→ Task description:
Give back the exact lines of the material below from the one containing "grey headphones: 5 -> 1" through the one containing "yellow truck: 1 -> 0", and no pictures.

-- Excerpted records follows --

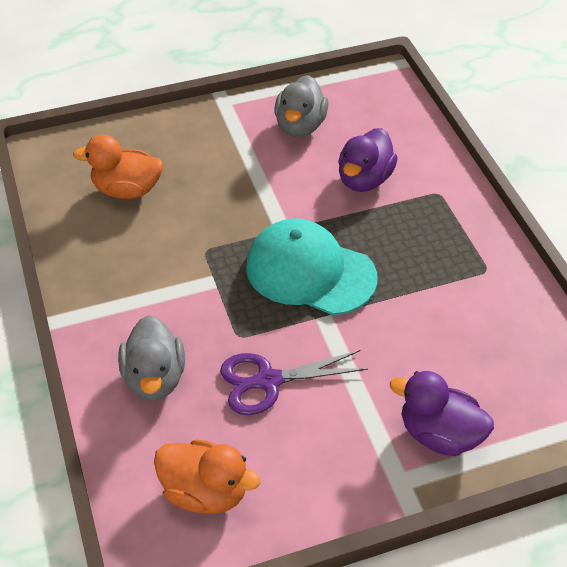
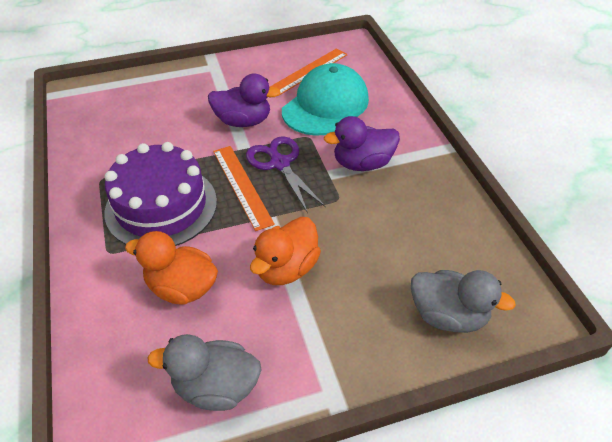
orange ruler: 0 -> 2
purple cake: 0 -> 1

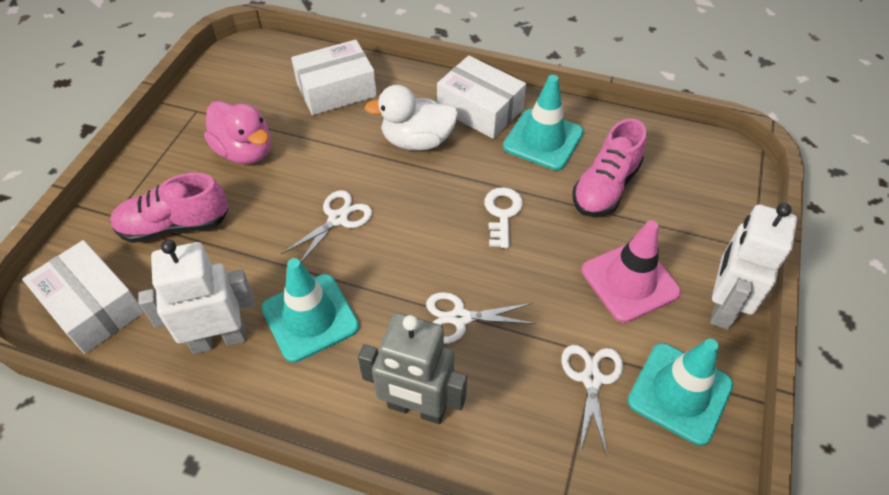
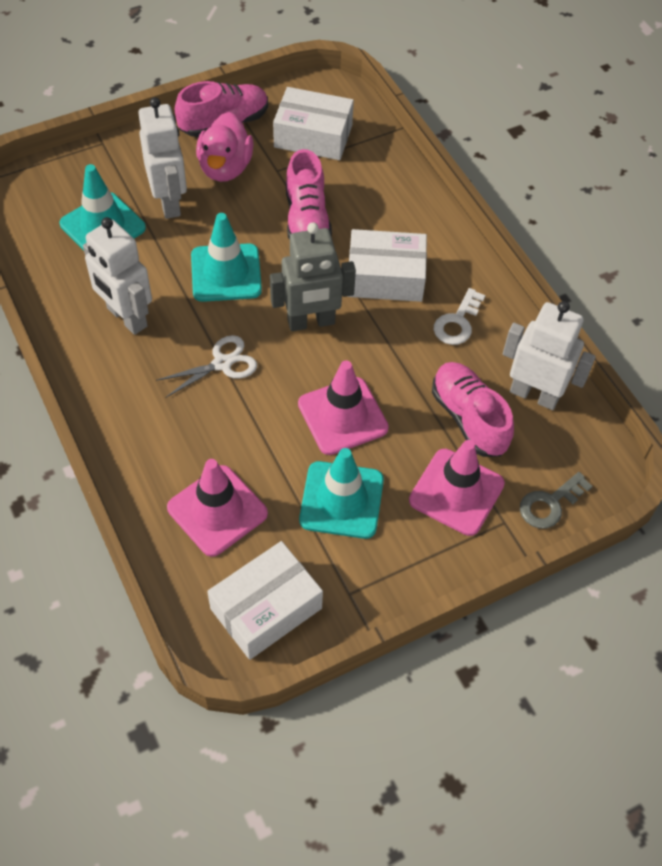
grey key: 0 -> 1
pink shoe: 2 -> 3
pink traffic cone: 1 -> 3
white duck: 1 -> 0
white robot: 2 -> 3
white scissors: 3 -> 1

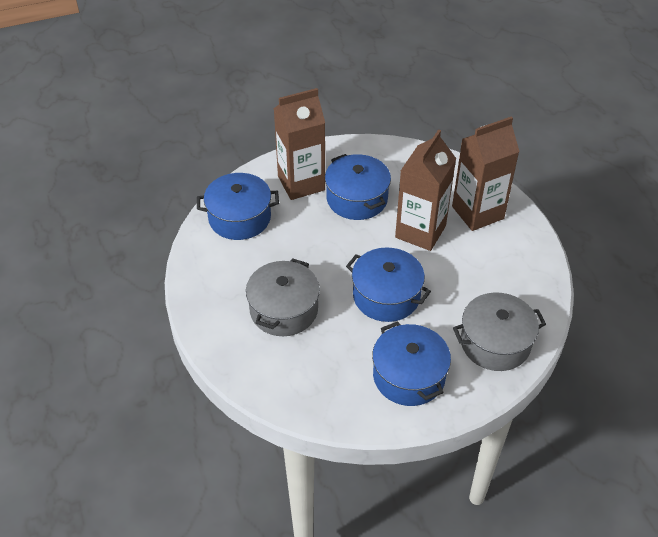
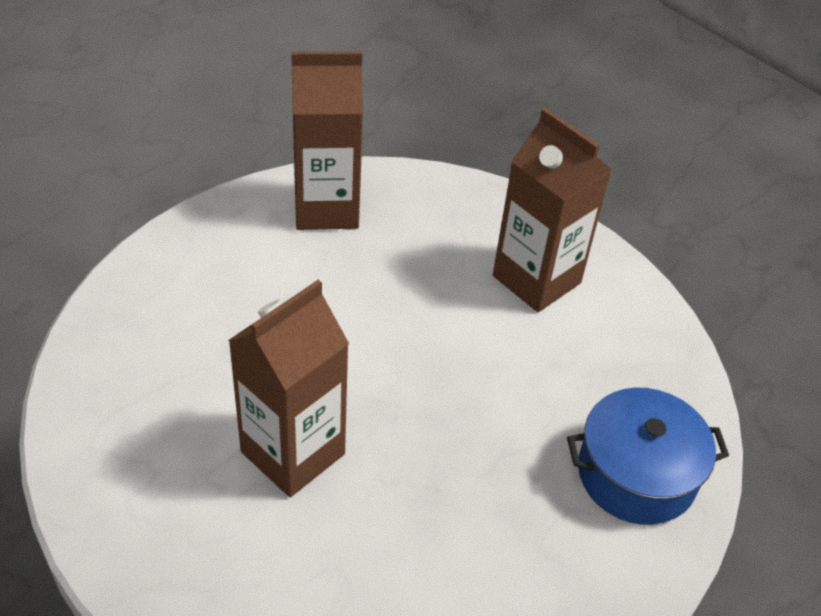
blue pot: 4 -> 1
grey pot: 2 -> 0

-- Excerpted records concluded --
-- Excerpted records follows --

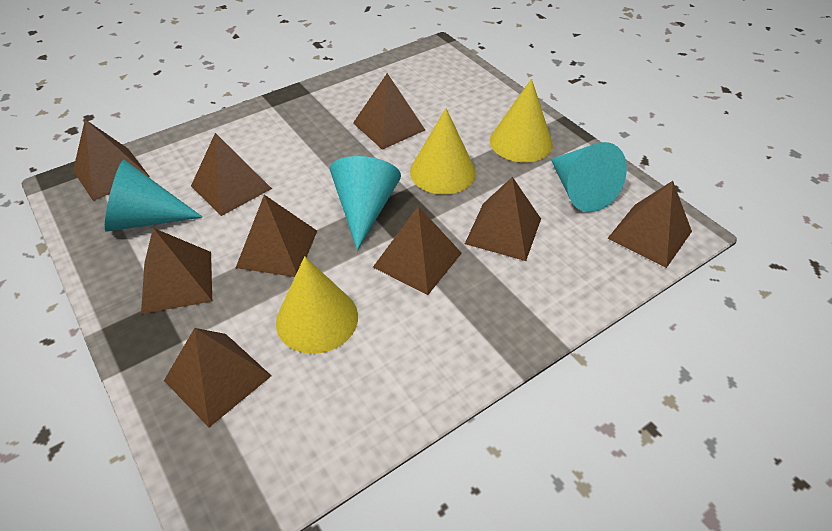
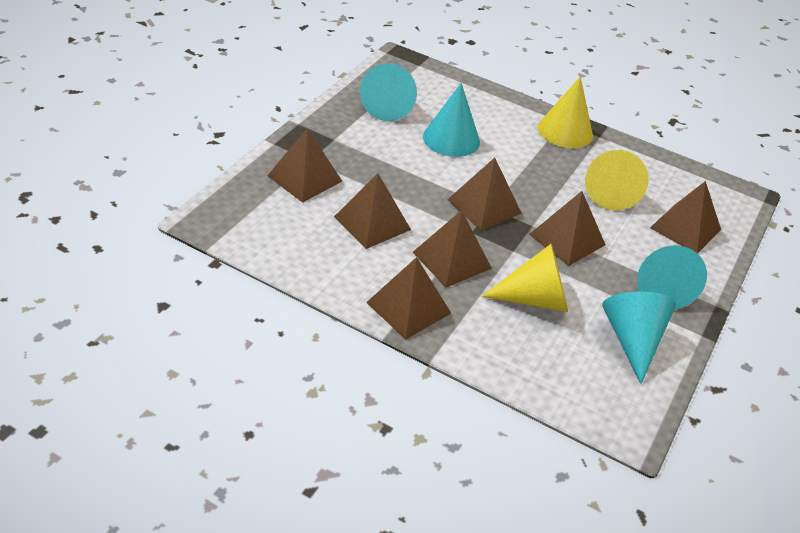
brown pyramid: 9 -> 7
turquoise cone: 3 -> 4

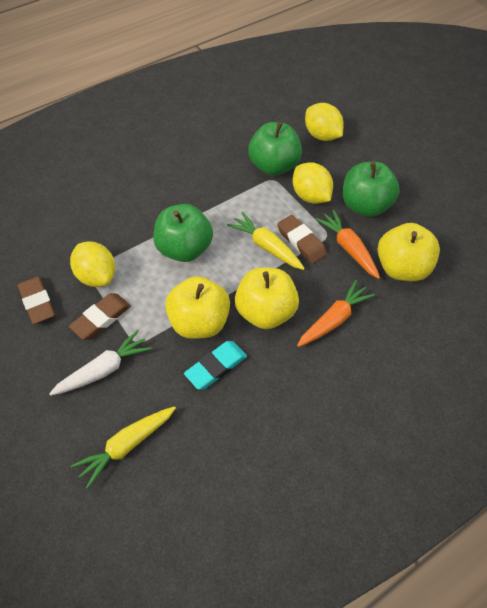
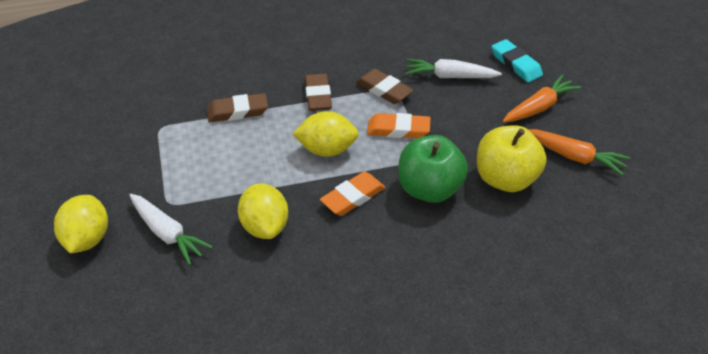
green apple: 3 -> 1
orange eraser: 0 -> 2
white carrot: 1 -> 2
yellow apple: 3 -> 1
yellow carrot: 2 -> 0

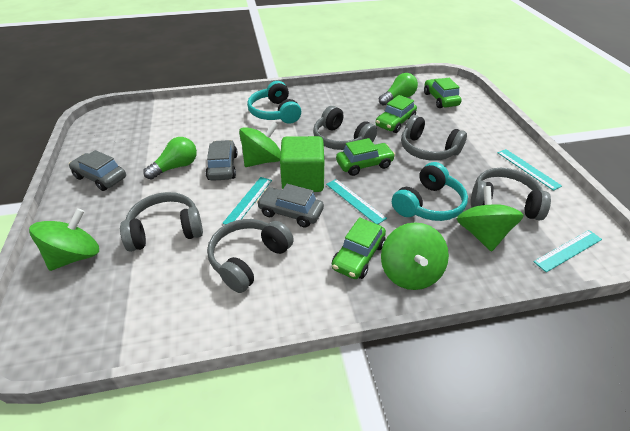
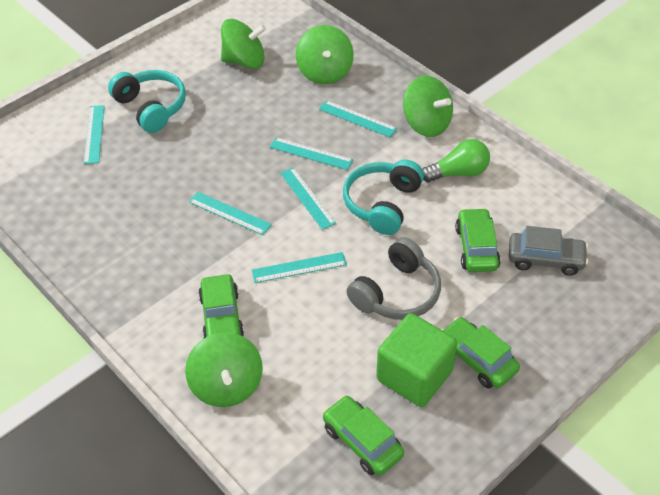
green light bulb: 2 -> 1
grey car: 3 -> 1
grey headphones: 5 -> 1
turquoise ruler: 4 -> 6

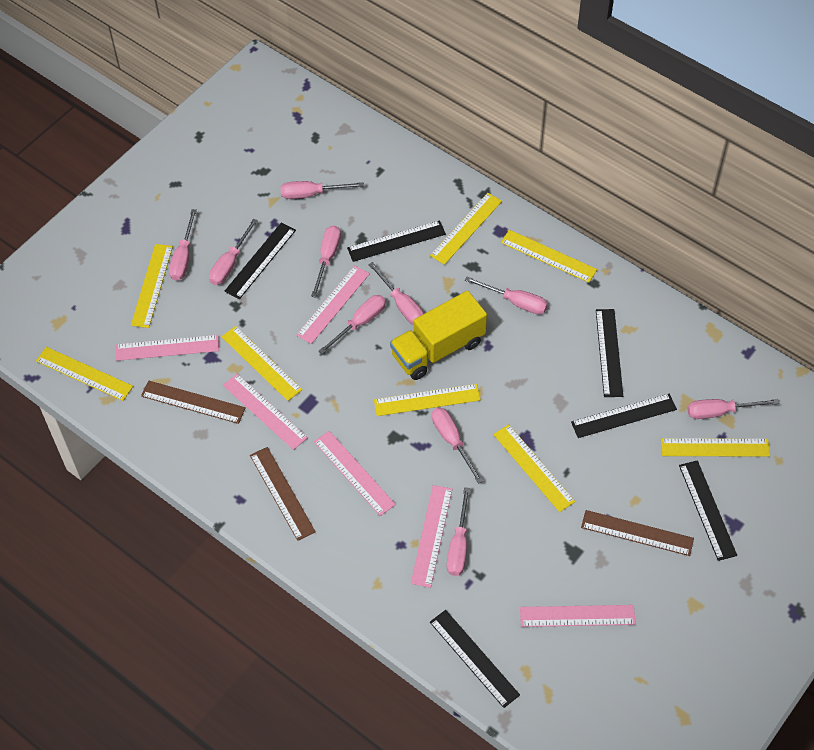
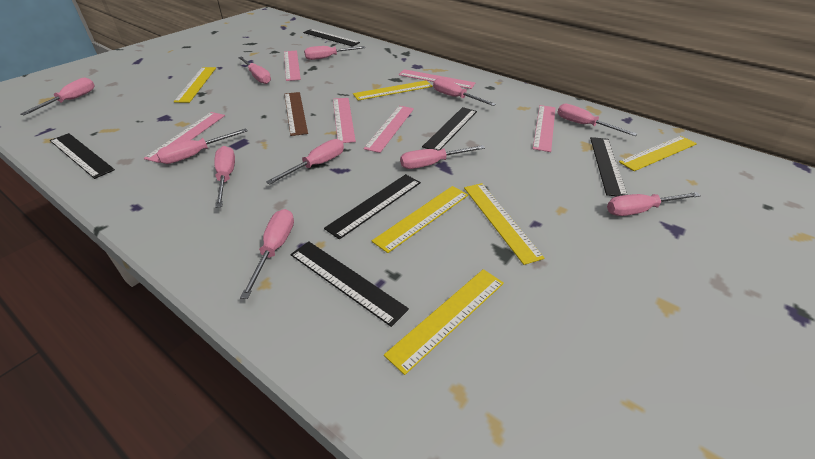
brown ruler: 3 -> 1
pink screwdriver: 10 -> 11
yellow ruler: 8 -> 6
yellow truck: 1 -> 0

-- Excerpted records concluded --
-- Excerpted records follows --

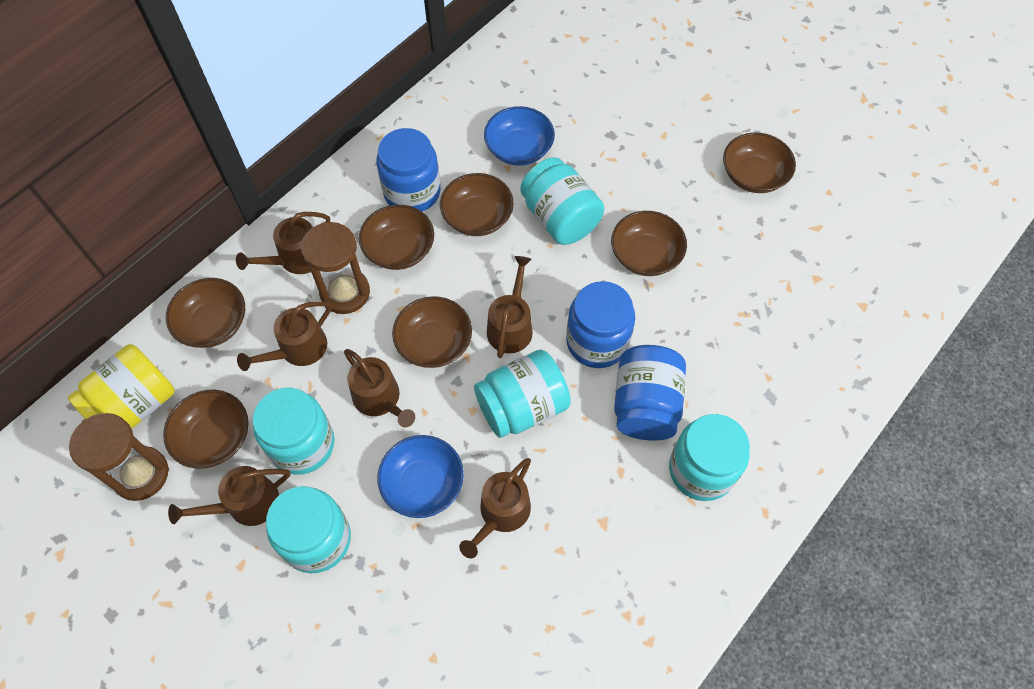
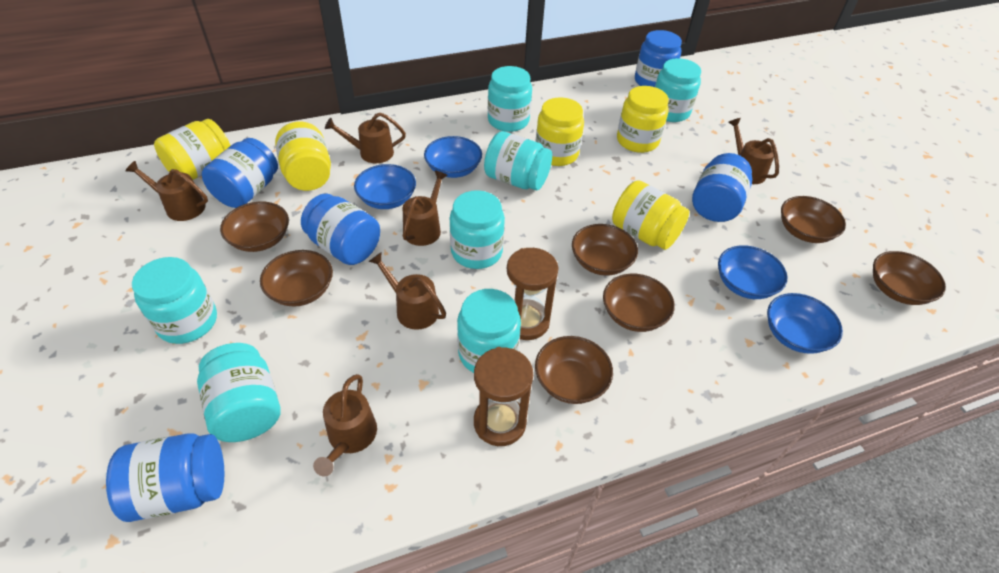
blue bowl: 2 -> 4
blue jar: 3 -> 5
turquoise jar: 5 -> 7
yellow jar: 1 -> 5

-- Excerpted records concluded --

→ Response to the task:
grey headphones: 5 -> 1
turquoise ruler: 4 -> 6

brown ruler: 3 -> 1
pink screwdriver: 10 -> 11
yellow ruler: 8 -> 6
yellow truck: 1 -> 0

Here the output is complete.